- Exercise details -
Every entry below is to be returned unchanged. Images are not part of the copy.

· · · · · · ·

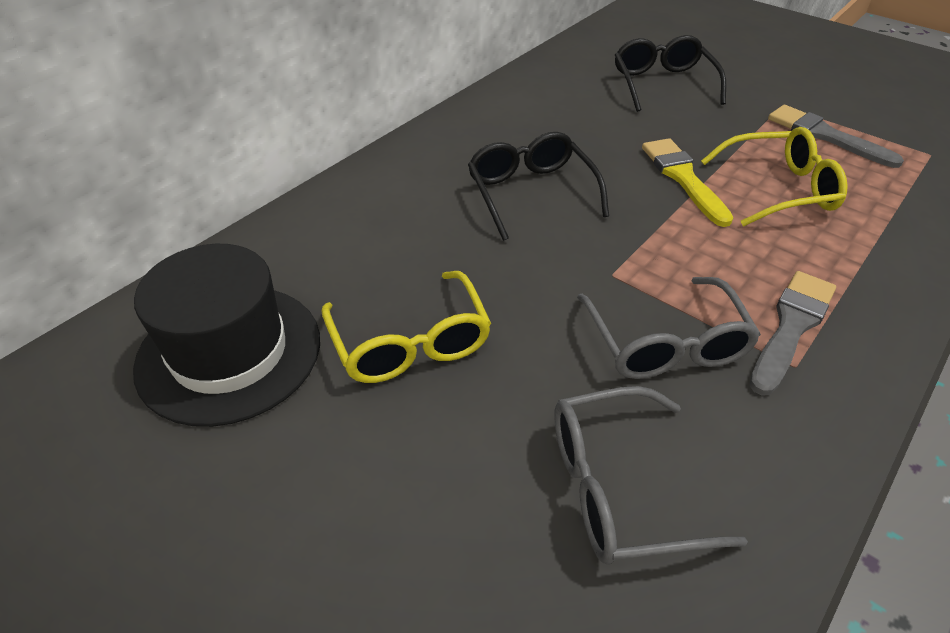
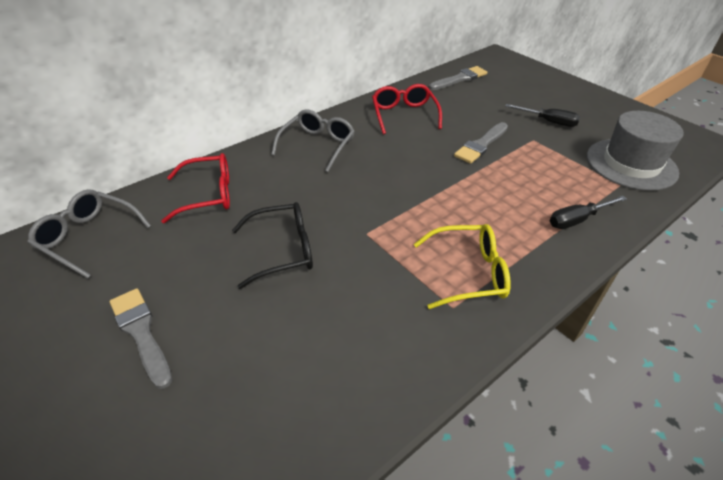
black glasses: [468,132,609,241] [615,35,726,112] = 2 -> [232,202,313,289] = 1
black hat: [133,244,320,427] = 1 -> none = 0
black screwdriver: none = 0 -> [505,104,580,127] [550,196,627,229] = 2
grey brush: [749,271,836,396] [768,105,904,168] = 2 -> [110,288,172,389] [429,66,487,90] [454,122,508,164] = 3
grey hat: none = 0 -> [587,111,684,191] = 1
red glasses: none = 0 -> [161,153,230,223] [372,84,442,135] = 2
yellow brush: [642,138,733,227] = 1 -> none = 0
yellow glasses: [322,271,491,383] [701,127,848,227] = 2 -> [414,224,511,309] = 1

· · · · · · ·

- Finished task -
black glasses: [468,132,609,241] [615,35,726,112] = 2 -> [232,202,313,289] = 1
black hat: [133,244,320,427] = 1 -> none = 0
black screwdriver: none = 0 -> [505,104,580,127] [550,196,627,229] = 2
grey brush: [749,271,836,396] [768,105,904,168] = 2 -> [110,288,172,389] [429,66,487,90] [454,122,508,164] = 3
grey hat: none = 0 -> [587,111,684,191] = 1
red glasses: none = 0 -> [161,153,230,223] [372,84,442,135] = 2
yellow brush: [642,138,733,227] = 1 -> none = 0
yellow glasses: [322,271,491,383] [701,127,848,227] = 2 -> [414,224,511,309] = 1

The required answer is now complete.